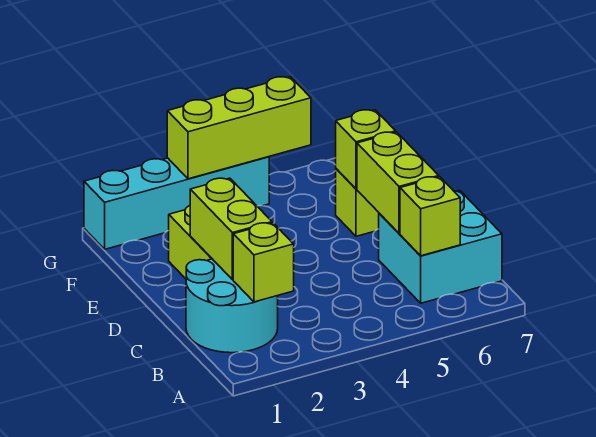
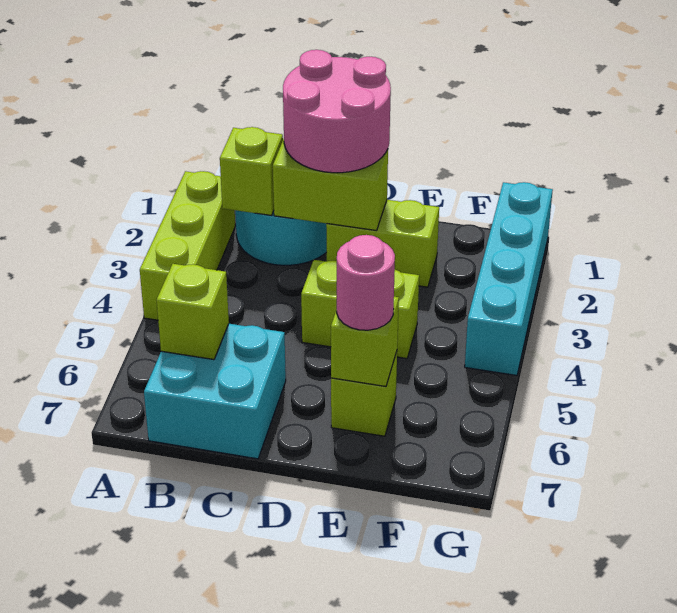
none -> pink round brick C1:D2 level 3
lime brick C6:D6 level 2 -> lime brick D4:E4 level 1
none -> pink round brick E6 level 3
lime brick G3:G5 level 2 -> lime brick A2:A4 level 1

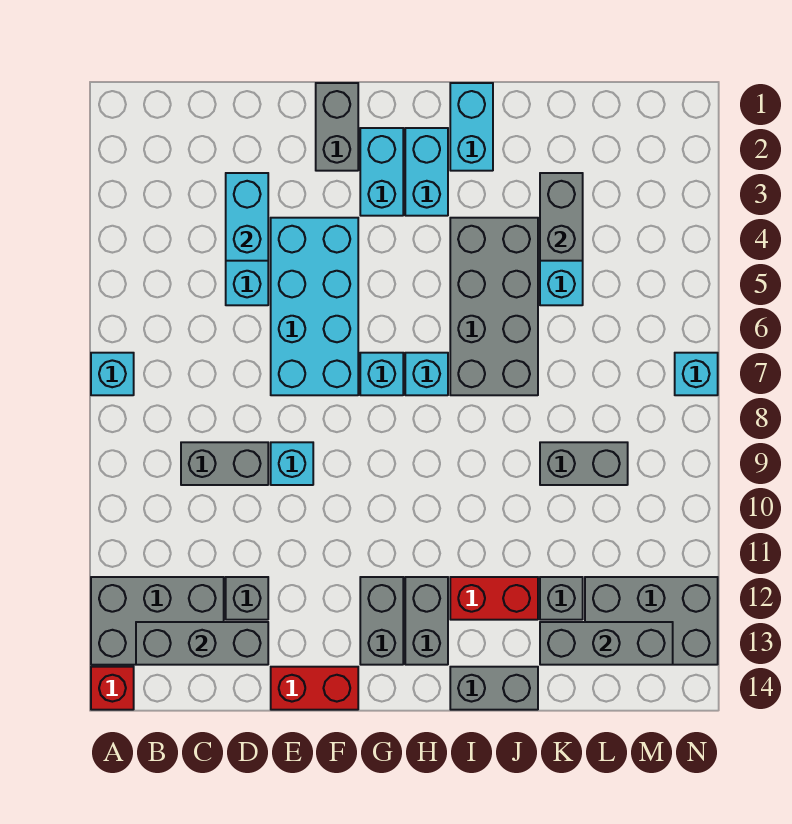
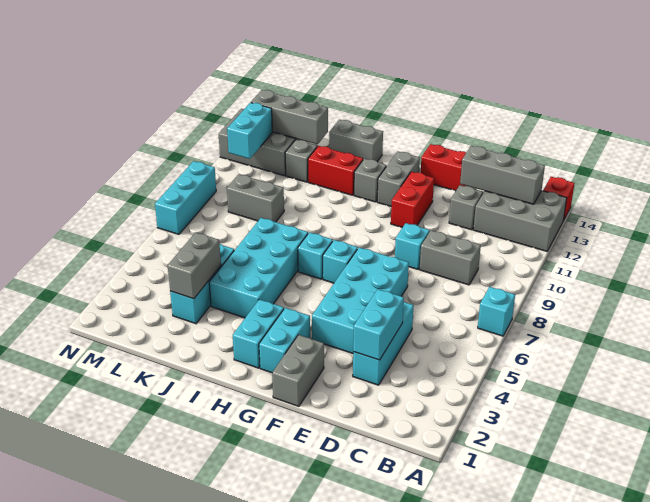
none -> red brick F11:F12 level 1
grey brick H12:H13 level 1 -> grey brick H12 level 1
cyan brick I1:I2 level 1 -> cyan brick M11:M12 level 2
grey brick I4:J7 level 1 -> cyan brick I4:J7 level 1
cyan brick N7 level 1 -> cyan brick N7:N9 level 1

───

| Aim of the exercise |
The sole thing to report is how many lines in the data hold the string "pink".

| Exercise result |
2